> Task instructions:
For the material below, return exactly the lines starting at the one holding "camera: 25 degrees right, 15 degrees up" and ending at the one holding "(511, 179) = (449, 281): purple", counting both as part of the range.

> Input data:
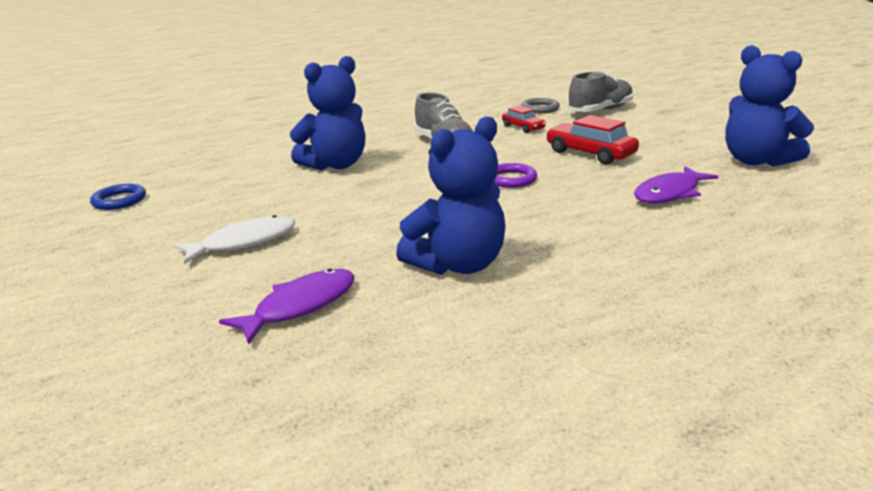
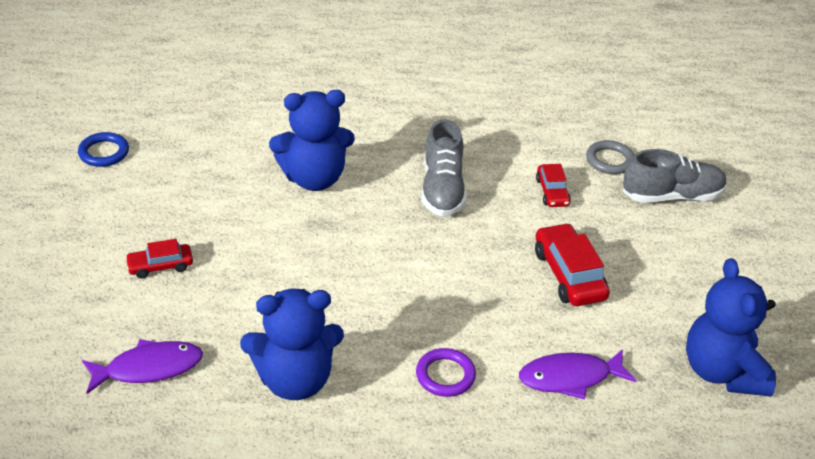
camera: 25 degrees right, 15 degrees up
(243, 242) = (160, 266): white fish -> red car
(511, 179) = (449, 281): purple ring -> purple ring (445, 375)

---

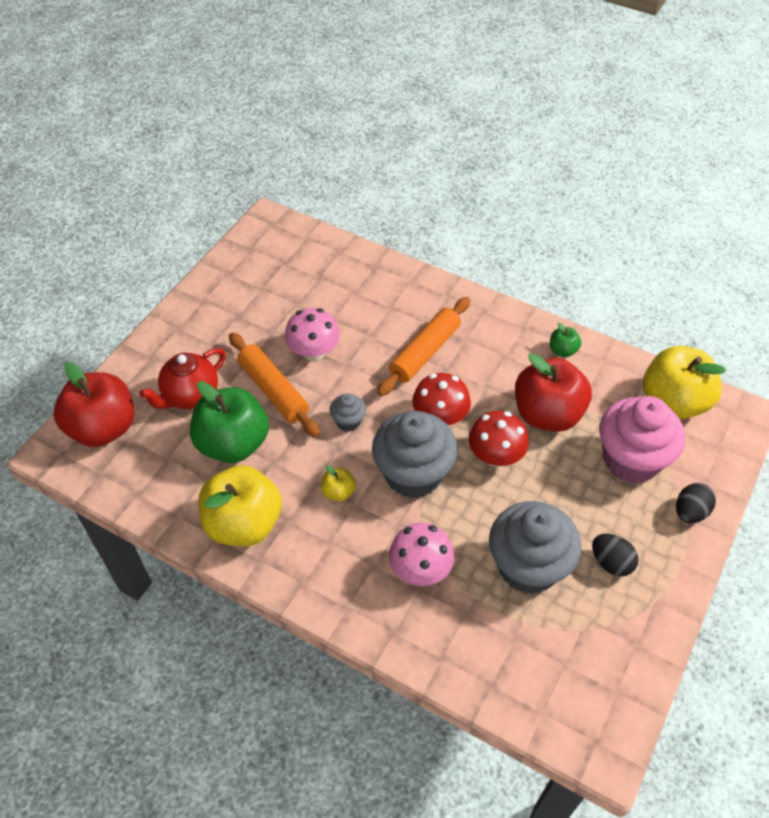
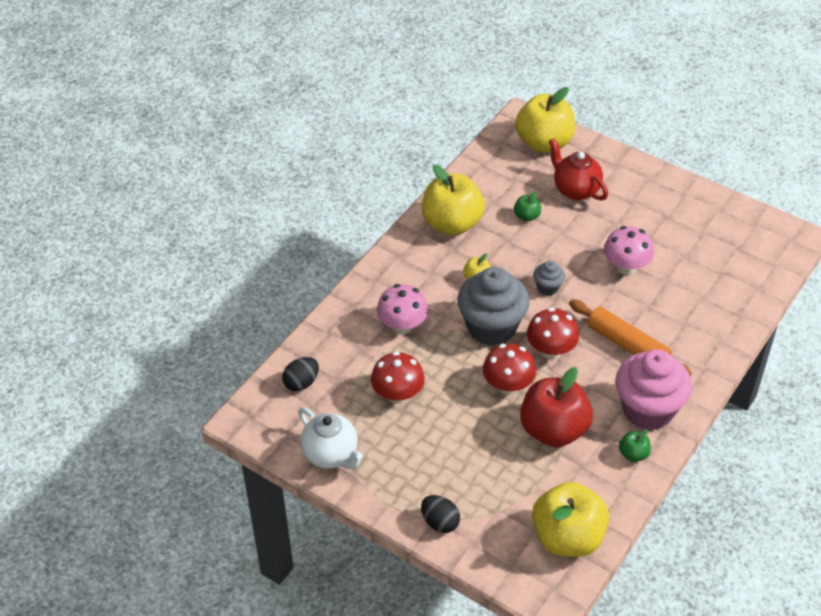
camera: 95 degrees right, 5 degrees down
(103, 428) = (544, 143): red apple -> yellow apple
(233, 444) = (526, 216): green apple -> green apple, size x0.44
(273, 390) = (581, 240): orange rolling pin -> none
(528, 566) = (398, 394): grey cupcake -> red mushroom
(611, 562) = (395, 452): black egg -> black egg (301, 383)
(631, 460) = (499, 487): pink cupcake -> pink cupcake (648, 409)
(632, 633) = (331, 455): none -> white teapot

> Answer space:
camera: 25 degrees right, 15 degrees up
(243, 242) = (160, 266): white fish -> red car
(511, 179) = (449, 281): purple ring -> purple ring (445, 375)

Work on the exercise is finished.